_DATASET RECORDS_.
▼▼▼

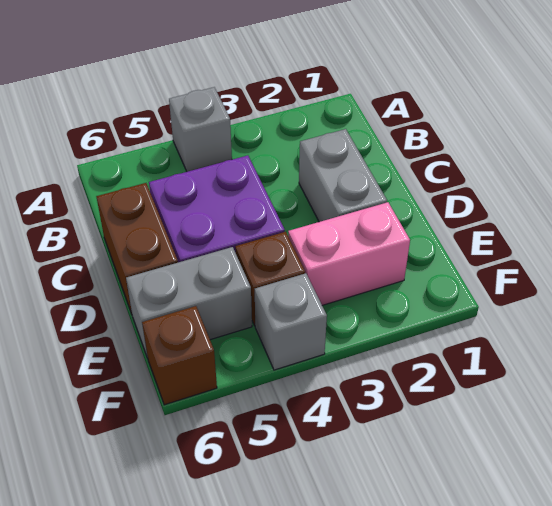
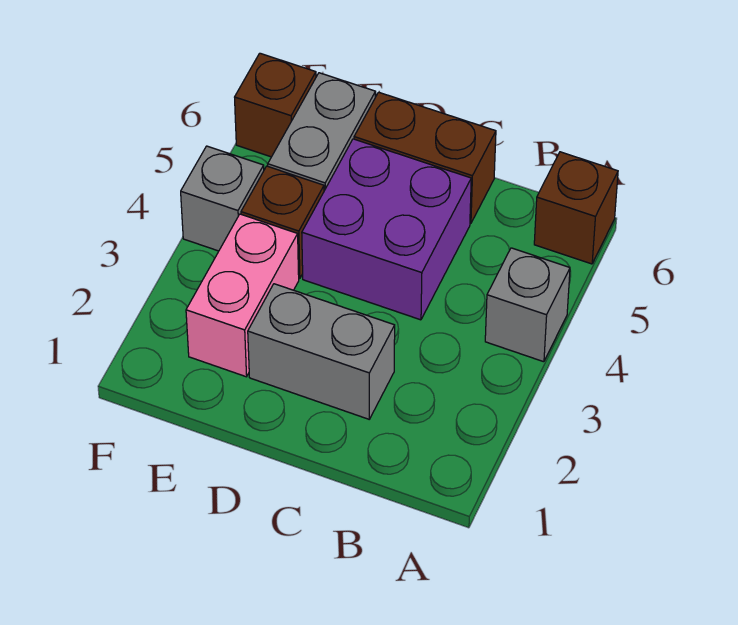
none -> brown brick A6 level 1

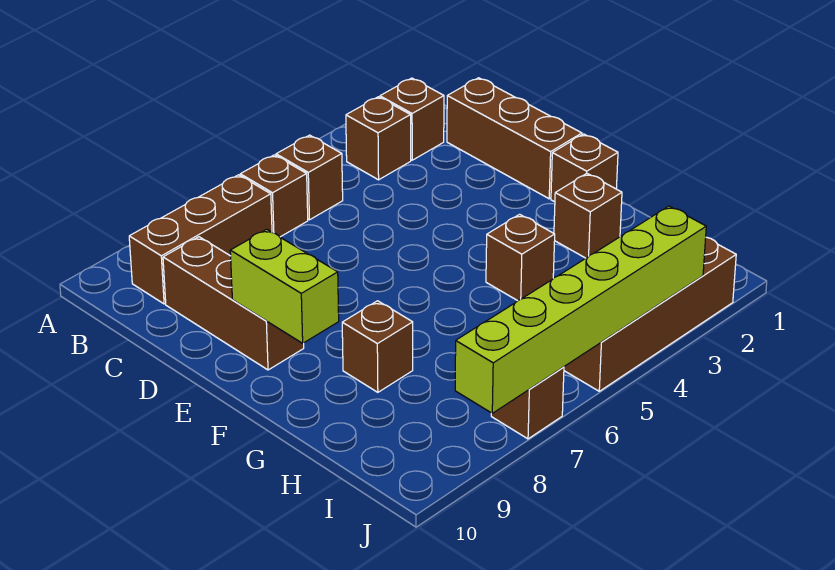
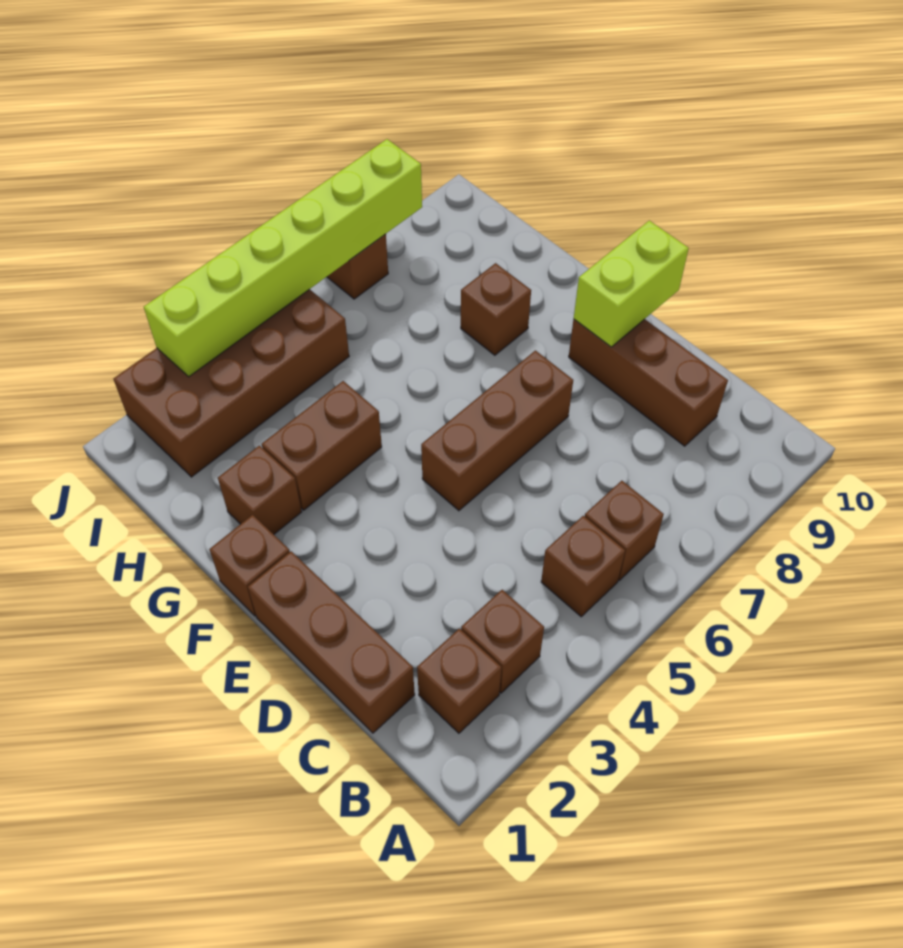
brown brick B7:B9 level 1 -> brown brick E5:E7 level 1
lime brick E9:F9 level 2 -> lime brick E9:E10 level 2
brown brick G4 level 1 -> brown brick G3:G4 level 1

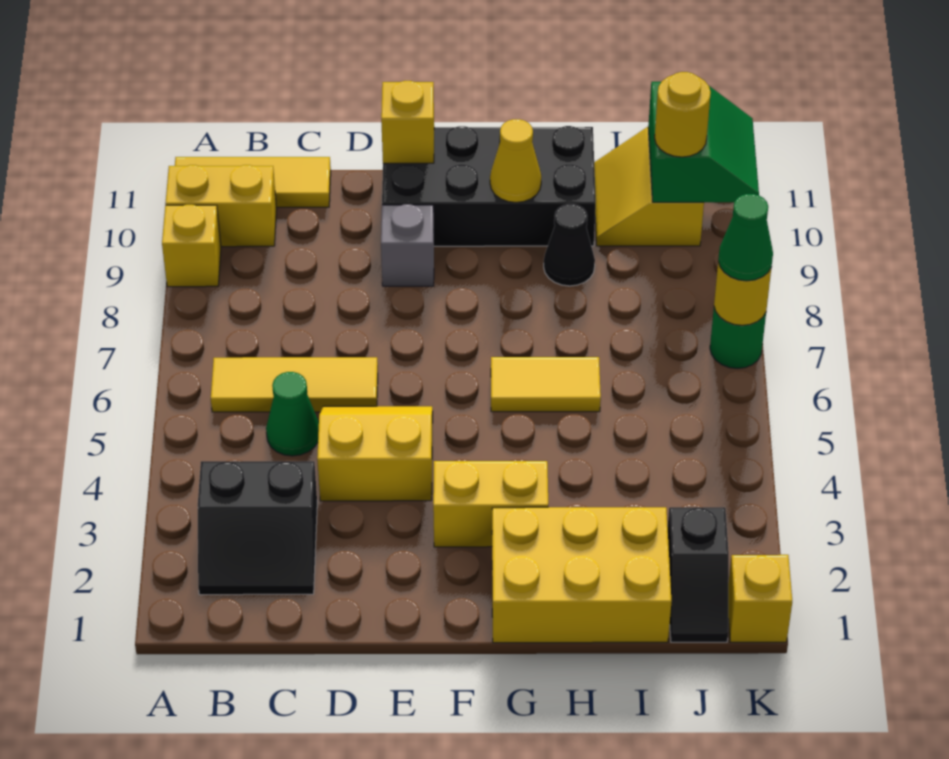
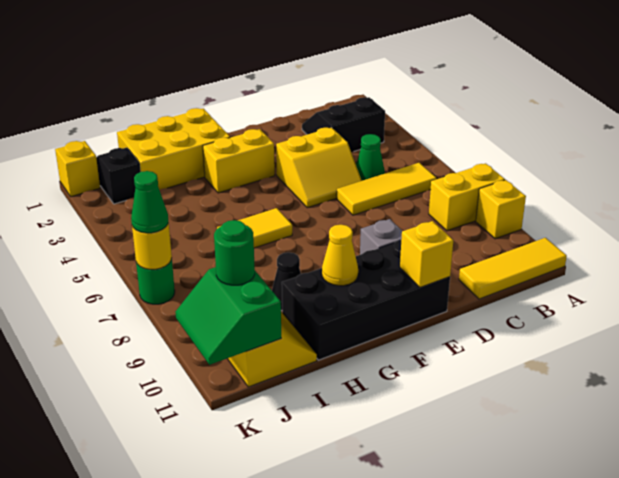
yellow brick A10:B10 level 1 -> yellow brick A8:B8 level 1
yellow round brick J10 level 3 -> green round brick J10 level 3

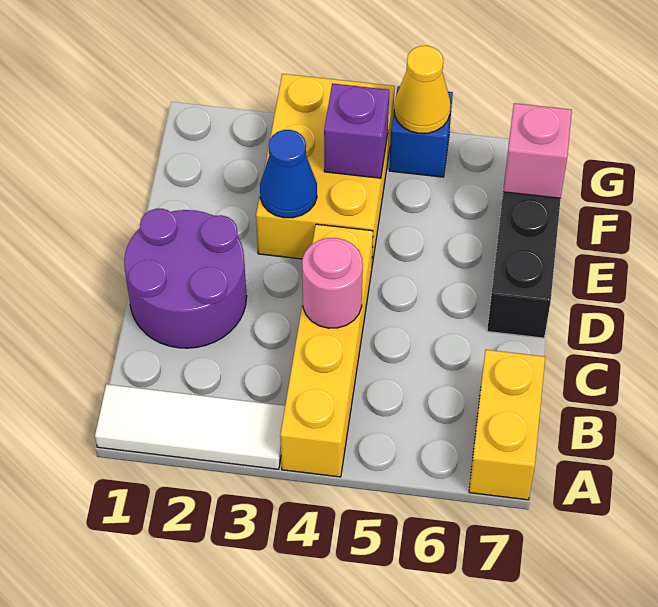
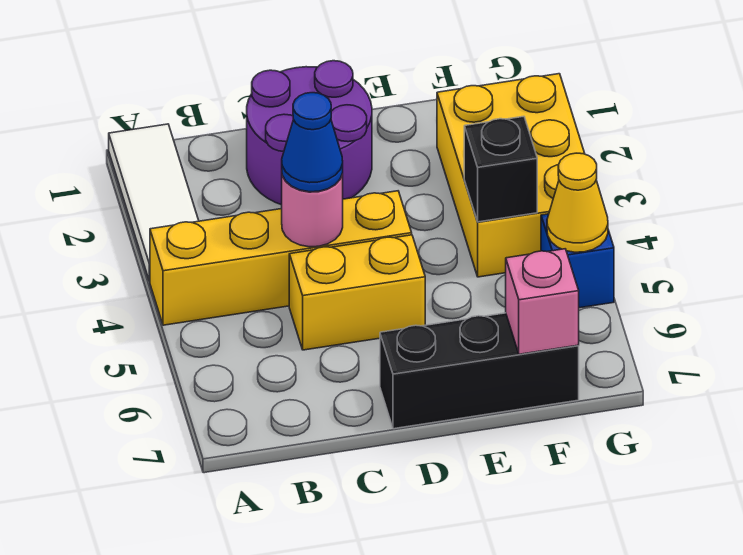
yellow brick A7:B7 level 1 -> yellow brick C5:D5 level 1
yellow brick E3:G4 level 1 -> yellow brick F2:G4 level 1
blue cone E3 level 2 -> blue cone C4 level 3
purple brick F4 level 2 -> black brick F4 level 2

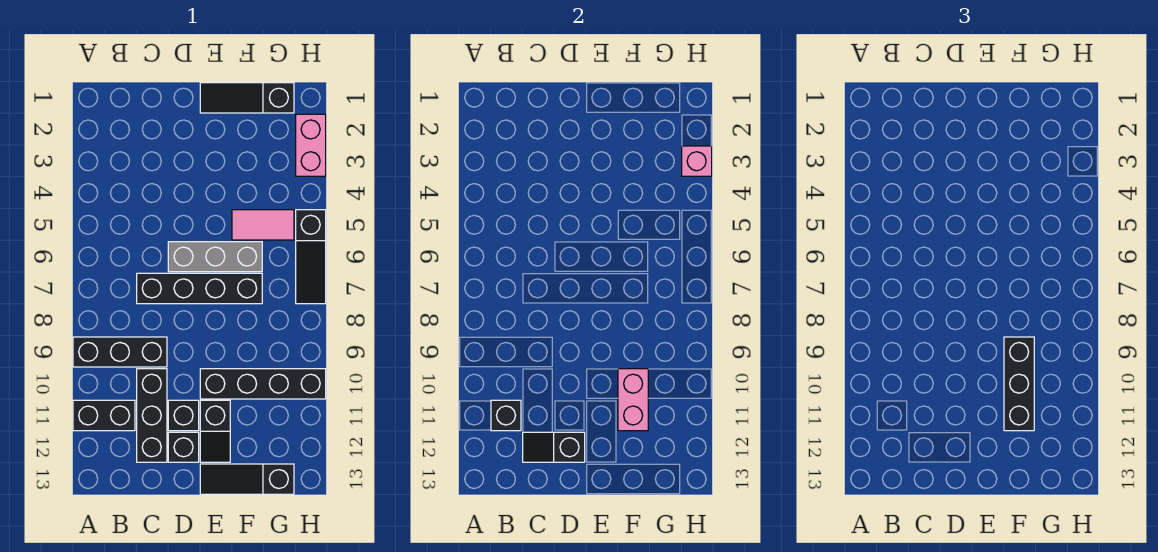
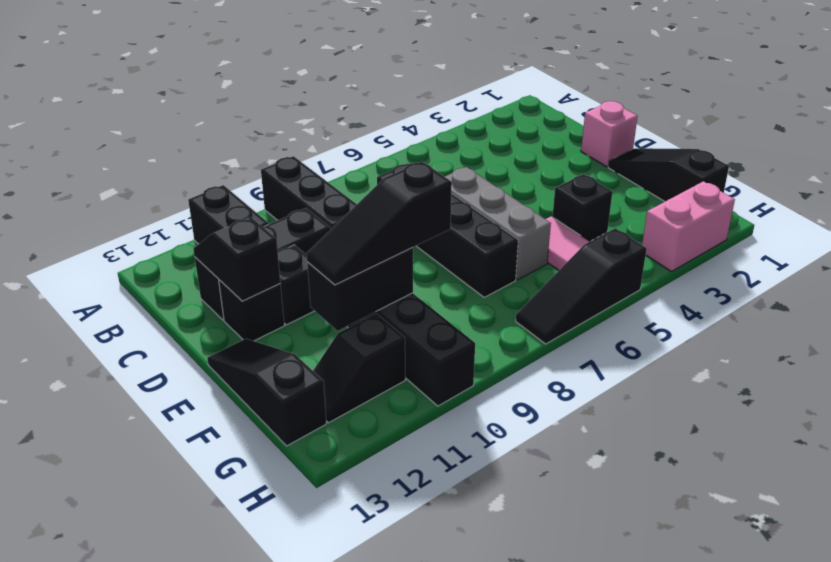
black brick B11 level 2 -> black brick F4 level 1
black slope E11:E12 level 1 top 11 -> black slope G11:G12 level 1 top 11
black brick F9:F11 level 3 -> black slope F9:F11 level 3 top 9
pink brick F10:F11 level 2 -> black brick F10:F11 level 2
pink brick H3 level 2 -> pink brick D1 level 1

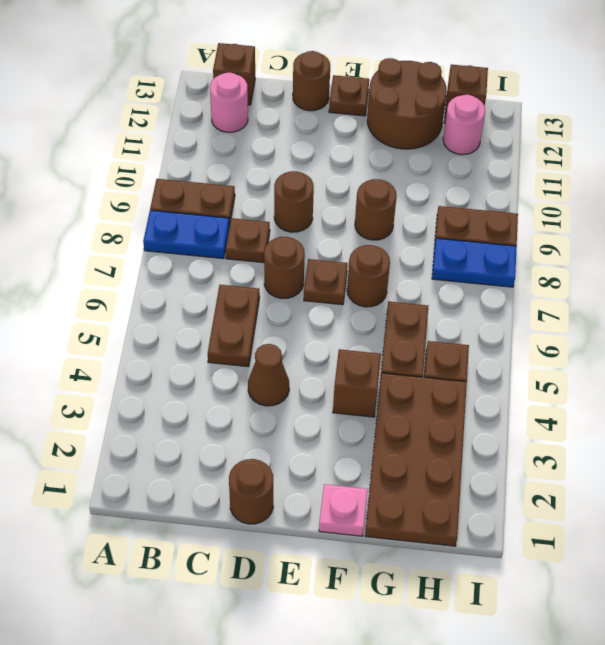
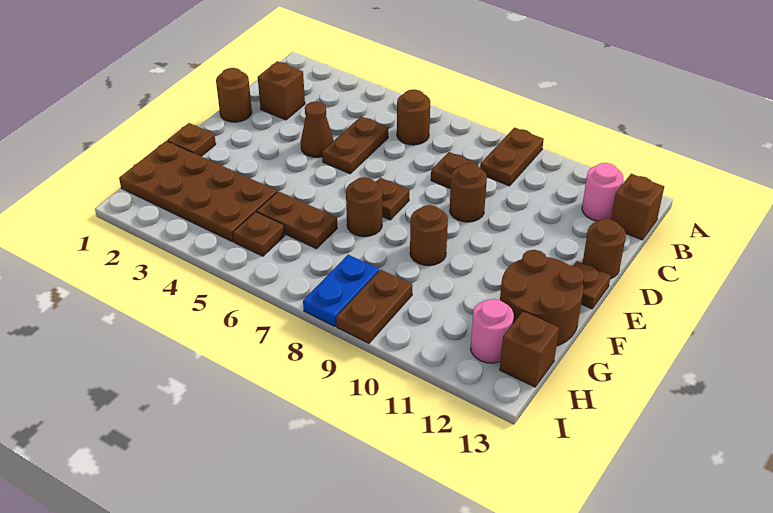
blue plate A8:B8 level 1 -> none
brown plate C5:C6 level 1 -> brown plate C5:D5 level 1
brown round brick D7 level 1 -> brown round brick B6 level 1
pink plate F1 level 1 -> brown plate F1 level 1
brown brick F4 level 1 -> brown brick C2 level 1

▲▲▲

_WHAT YOU NEED TO DO_. All lines in the records that contain "plate" are to be copied and returned.

_RESULT OF THIS TASK_.
blue plate A8:B8 level 1 -> none
brown plate C5:C6 level 1 -> brown plate C5:D5 level 1
pink plate F1 level 1 -> brown plate F1 level 1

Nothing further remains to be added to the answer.